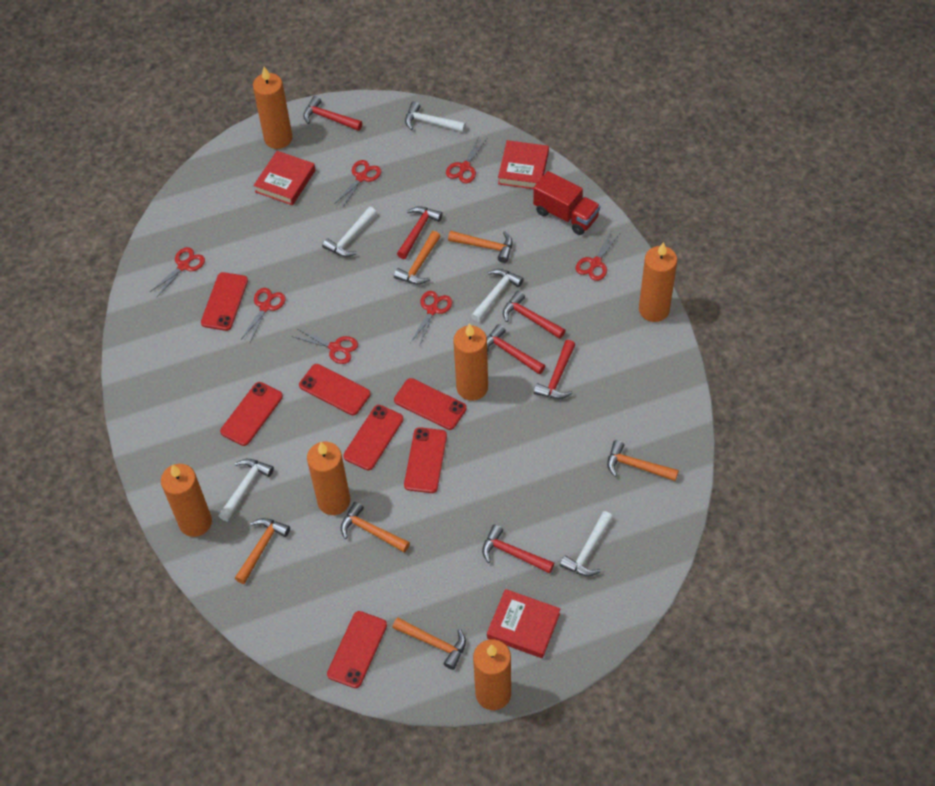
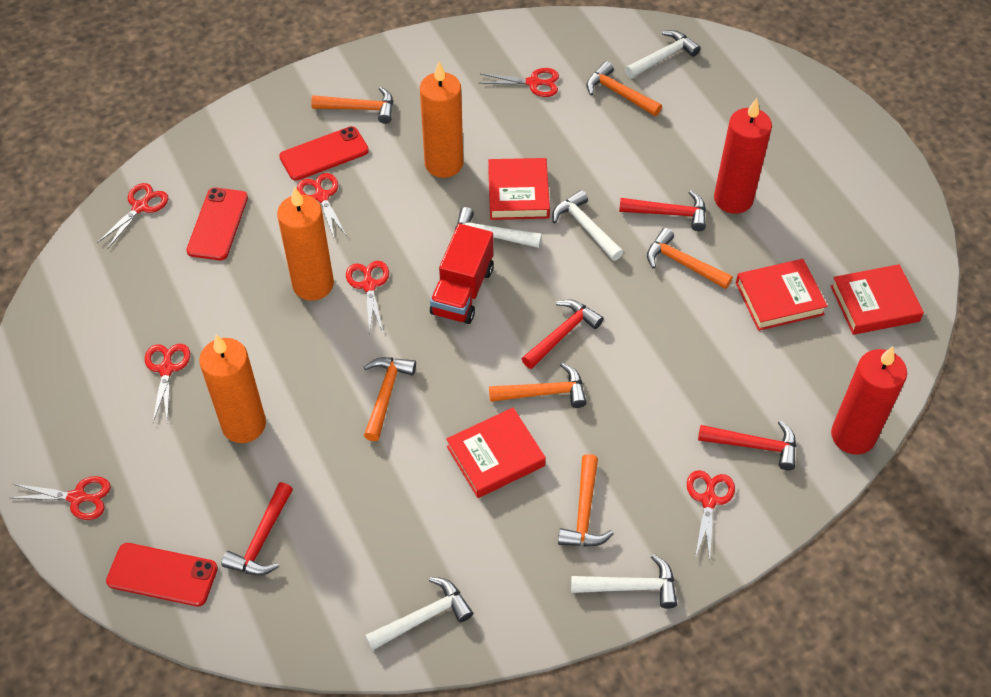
orange candle: 6 -> 3
red book: 3 -> 4
red candle: 0 -> 2
red hammer: 6 -> 4
red phone: 7 -> 3

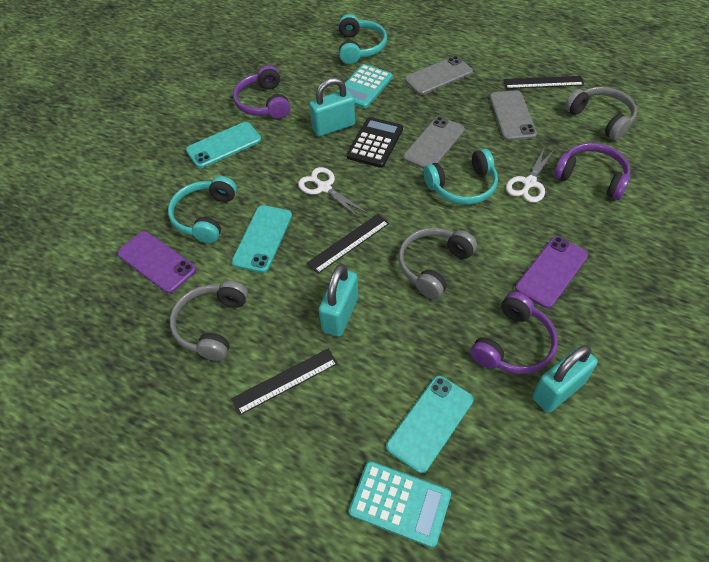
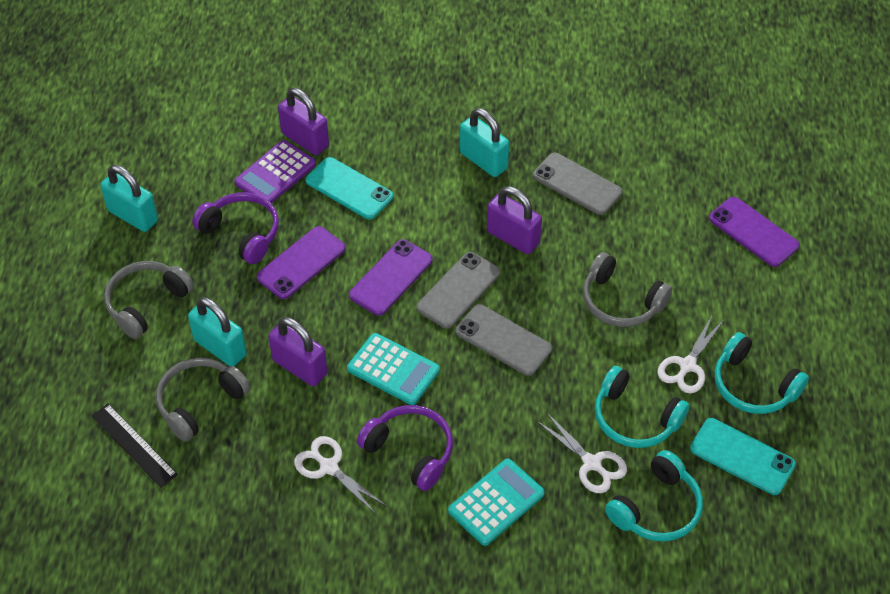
black calculator: 1 -> 0
black ruler: 3 -> 1
purple calculator: 0 -> 1
purple headphones: 3 -> 2
purple padlock: 0 -> 3
purple phone: 2 -> 3
turquoise phone: 3 -> 2
white scissors: 2 -> 3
※
Activity
After locating the line containing "purple calculator: 0 -> 1", write out that line and all remaining lines of the records exactly, with nothing added.

Answer box
purple calculator: 0 -> 1
purple headphones: 3 -> 2
purple padlock: 0 -> 3
purple phone: 2 -> 3
turquoise phone: 3 -> 2
white scissors: 2 -> 3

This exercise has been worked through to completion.